Extracted records:
*-*-*
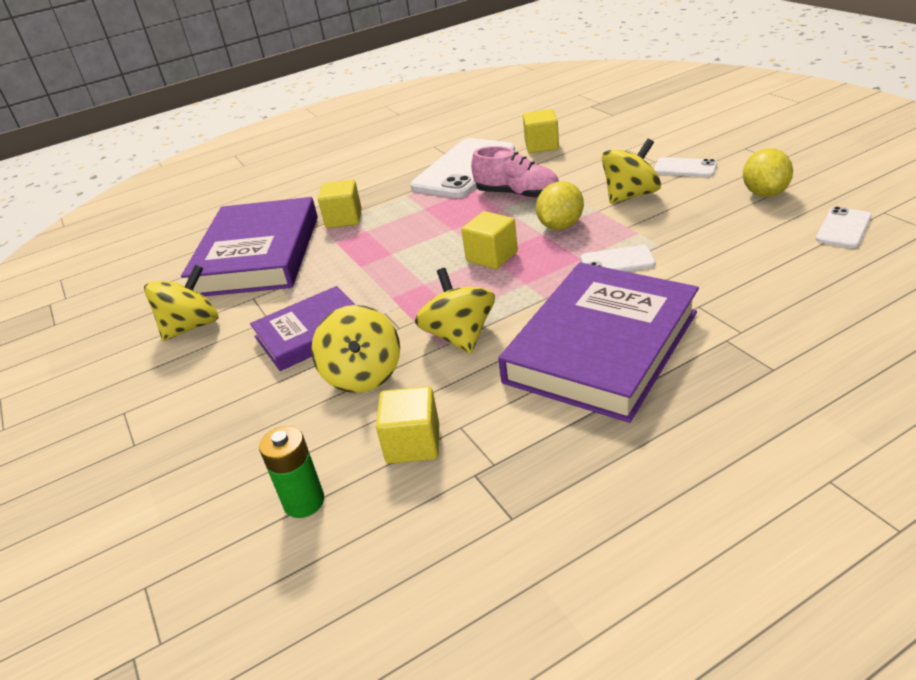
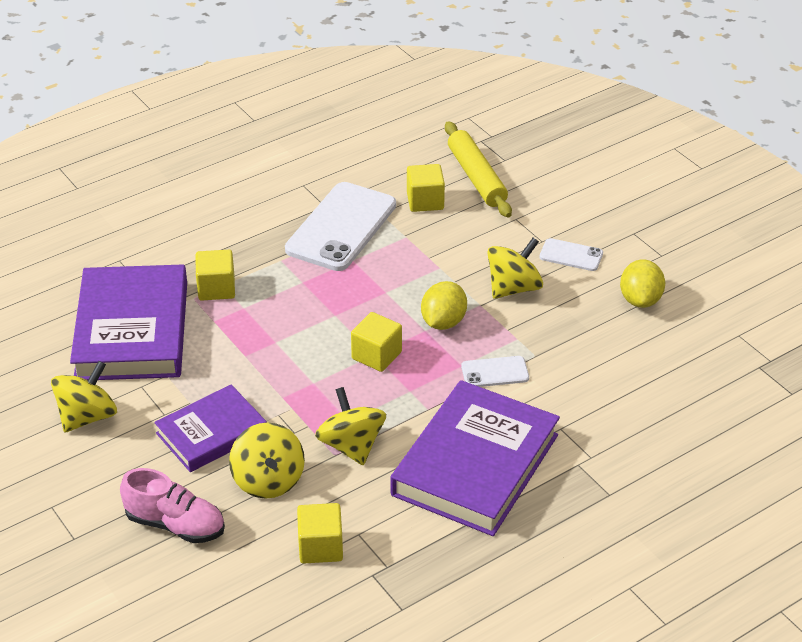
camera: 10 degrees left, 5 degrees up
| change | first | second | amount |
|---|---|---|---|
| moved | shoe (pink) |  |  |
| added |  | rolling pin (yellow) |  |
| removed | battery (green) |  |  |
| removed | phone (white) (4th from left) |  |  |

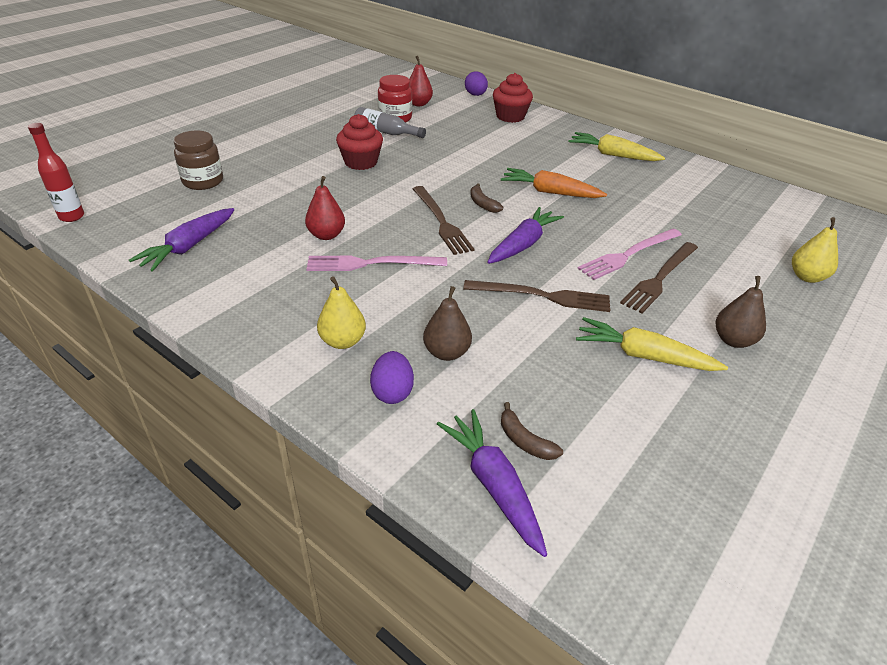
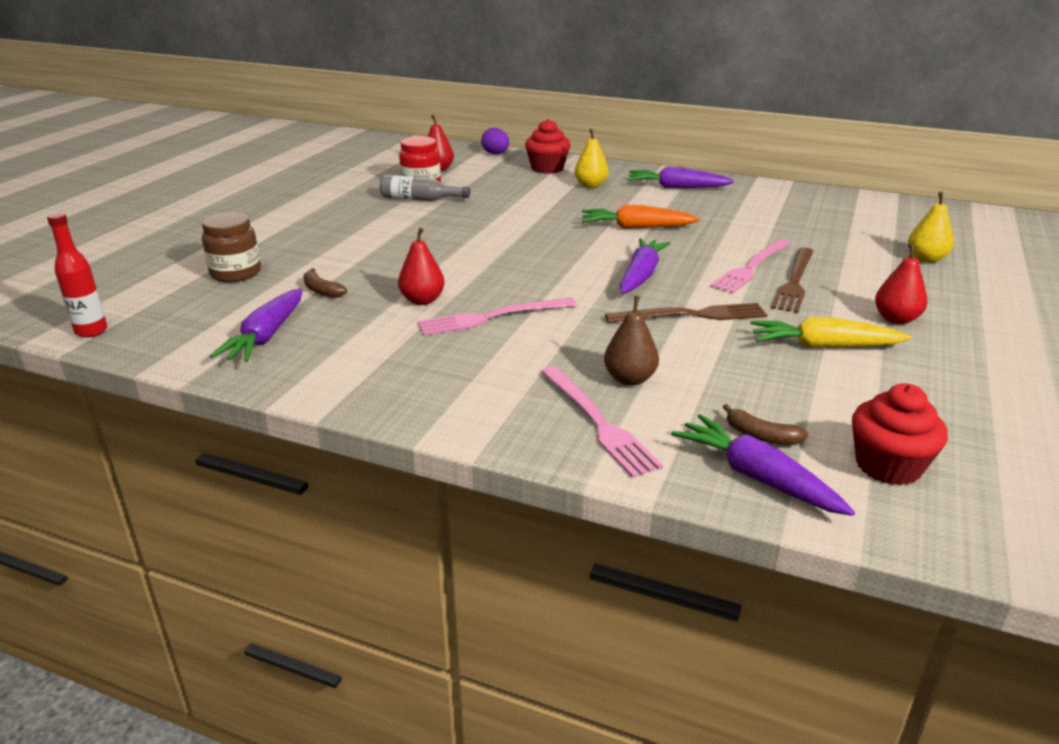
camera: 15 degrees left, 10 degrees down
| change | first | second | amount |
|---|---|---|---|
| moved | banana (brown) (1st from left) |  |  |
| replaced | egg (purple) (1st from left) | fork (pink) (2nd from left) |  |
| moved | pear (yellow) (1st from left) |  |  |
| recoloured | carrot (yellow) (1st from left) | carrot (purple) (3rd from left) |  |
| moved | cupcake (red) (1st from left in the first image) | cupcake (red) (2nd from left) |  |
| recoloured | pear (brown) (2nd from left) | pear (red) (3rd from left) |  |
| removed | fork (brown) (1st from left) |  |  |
*-*-*
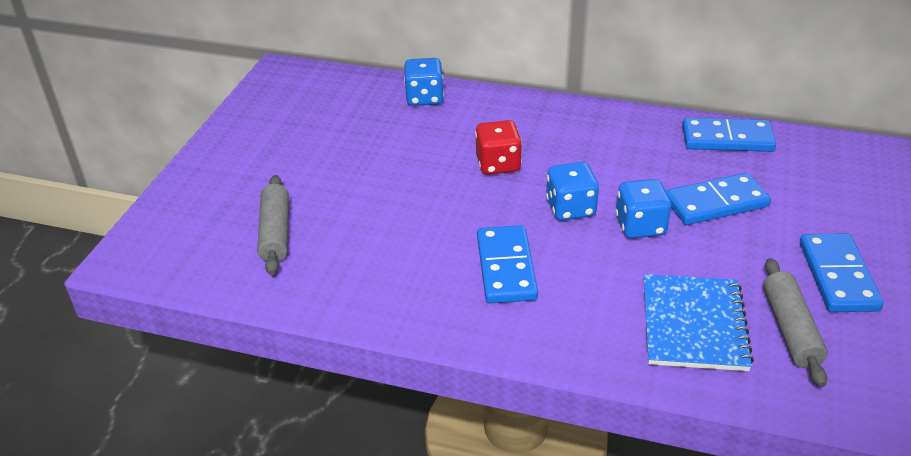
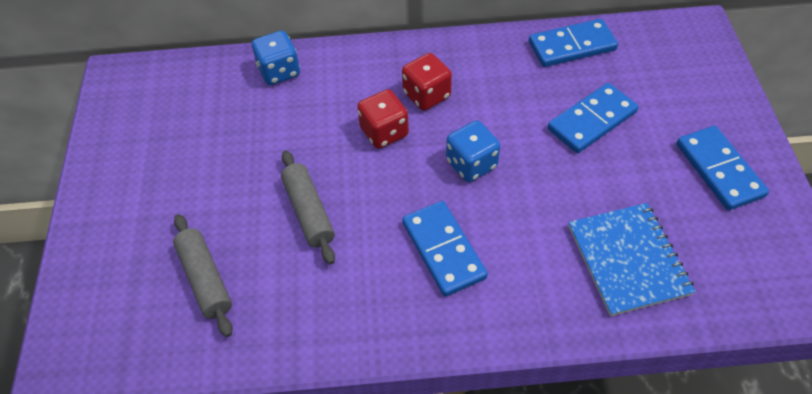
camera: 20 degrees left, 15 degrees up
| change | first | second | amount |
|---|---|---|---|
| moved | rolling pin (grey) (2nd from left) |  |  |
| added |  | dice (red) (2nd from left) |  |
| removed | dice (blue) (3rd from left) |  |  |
*-*-*
> **Problem to work on**
Only those lines of the entries above that run from the line containing "camera: 10 degrees left, 5 degrees up" to the line containing "removed | battery", both included, should be transcribed exactly.

> **Solved exercise**
camera: 10 degrees left, 5 degrees up
| change | first | second | amount |
|---|---|---|---|
| moved | shoe (pink) |  |  |
| added |  | rolling pin (yellow) |  |
| removed | battery (green) |  |  |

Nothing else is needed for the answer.